Can you rewrite everything from the line containing "Provide the [x, y]" down to the line containing "y) central coordinate.", both included, as a JSON list of strings with one string per line, leaving out blank lines and the pictures?

——————————

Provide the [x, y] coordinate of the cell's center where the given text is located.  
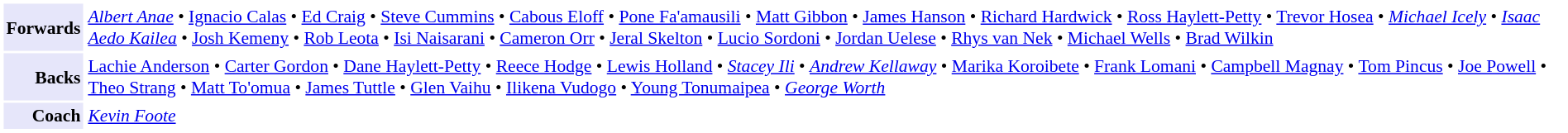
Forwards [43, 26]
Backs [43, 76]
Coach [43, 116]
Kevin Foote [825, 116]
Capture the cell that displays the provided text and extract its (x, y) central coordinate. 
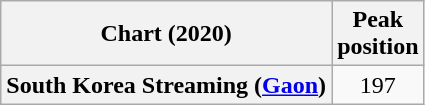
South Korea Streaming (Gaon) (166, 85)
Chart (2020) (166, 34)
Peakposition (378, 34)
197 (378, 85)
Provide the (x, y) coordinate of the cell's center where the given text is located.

——————————

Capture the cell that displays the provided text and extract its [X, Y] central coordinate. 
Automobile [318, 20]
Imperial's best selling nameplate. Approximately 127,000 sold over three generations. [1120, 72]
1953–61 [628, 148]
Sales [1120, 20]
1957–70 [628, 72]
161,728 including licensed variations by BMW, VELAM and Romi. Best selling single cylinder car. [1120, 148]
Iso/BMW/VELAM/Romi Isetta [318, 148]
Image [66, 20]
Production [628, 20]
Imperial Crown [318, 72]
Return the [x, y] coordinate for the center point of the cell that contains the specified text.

——————————

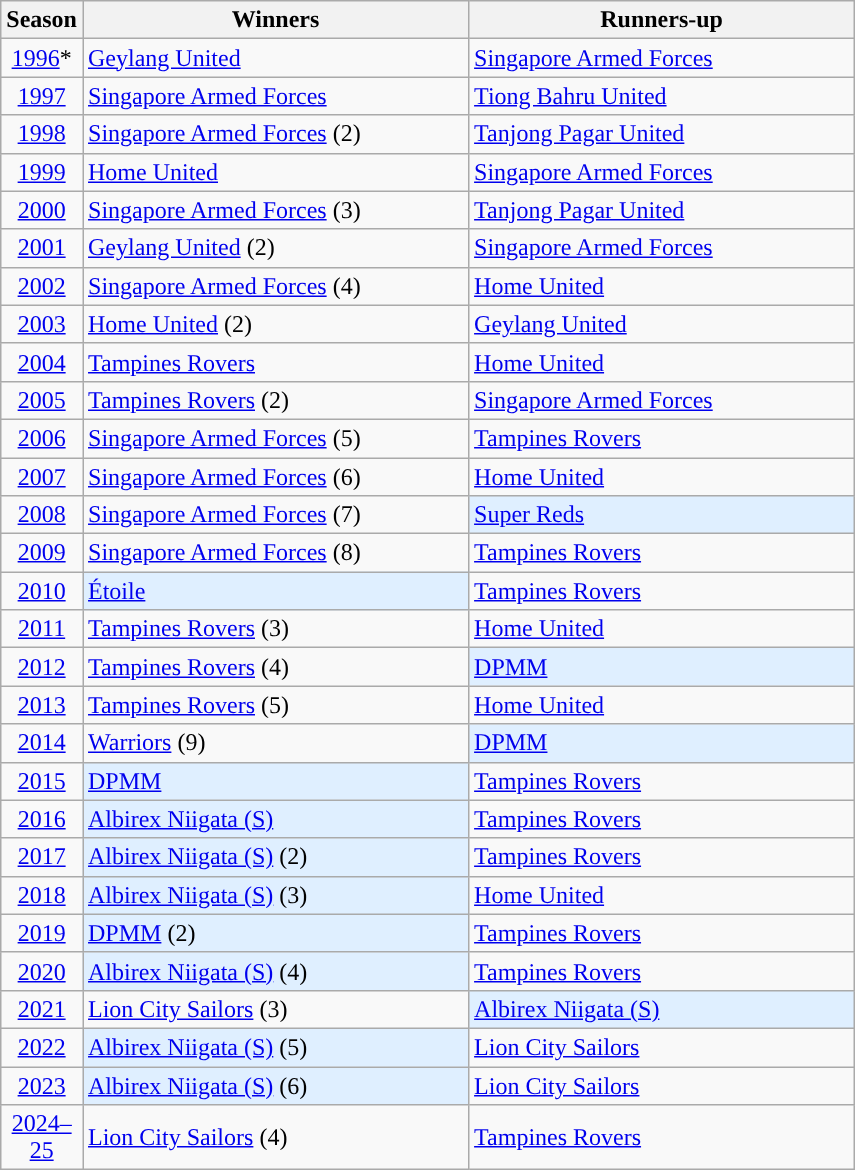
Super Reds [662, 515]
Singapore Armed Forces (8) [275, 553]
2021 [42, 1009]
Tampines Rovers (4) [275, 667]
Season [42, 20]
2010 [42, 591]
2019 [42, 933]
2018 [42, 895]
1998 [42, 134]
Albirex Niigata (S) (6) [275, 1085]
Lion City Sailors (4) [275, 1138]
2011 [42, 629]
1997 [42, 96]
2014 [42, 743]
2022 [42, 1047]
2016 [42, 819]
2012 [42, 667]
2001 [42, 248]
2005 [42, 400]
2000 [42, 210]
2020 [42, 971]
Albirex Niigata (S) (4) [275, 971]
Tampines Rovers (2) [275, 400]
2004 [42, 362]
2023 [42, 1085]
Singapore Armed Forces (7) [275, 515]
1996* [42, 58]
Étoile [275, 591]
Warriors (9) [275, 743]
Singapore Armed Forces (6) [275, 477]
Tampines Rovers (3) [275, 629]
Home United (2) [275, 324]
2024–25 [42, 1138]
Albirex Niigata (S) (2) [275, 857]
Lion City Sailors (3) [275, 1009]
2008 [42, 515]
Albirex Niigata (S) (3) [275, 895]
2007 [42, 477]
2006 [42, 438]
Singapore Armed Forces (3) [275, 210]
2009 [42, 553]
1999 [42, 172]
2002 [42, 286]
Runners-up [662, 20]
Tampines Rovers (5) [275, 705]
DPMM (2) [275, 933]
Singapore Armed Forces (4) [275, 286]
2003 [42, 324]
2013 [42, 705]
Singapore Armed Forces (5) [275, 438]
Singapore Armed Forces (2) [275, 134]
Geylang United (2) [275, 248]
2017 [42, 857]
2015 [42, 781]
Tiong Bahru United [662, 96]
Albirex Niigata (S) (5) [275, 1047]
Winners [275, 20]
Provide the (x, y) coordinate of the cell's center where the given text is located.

——————————

→ Response to the task:
[
  "Provide the [x, y] coordinate of the cell's center where the given text is located.  ",
  "Forwards [43, 26]",
  "Backs [43, 76]",
  "Coach [43, 116]",
  "Kevin Foote [825, 116]",
  "Capture the cell that displays the provided text and extract its (x, y) central coordinate. "
]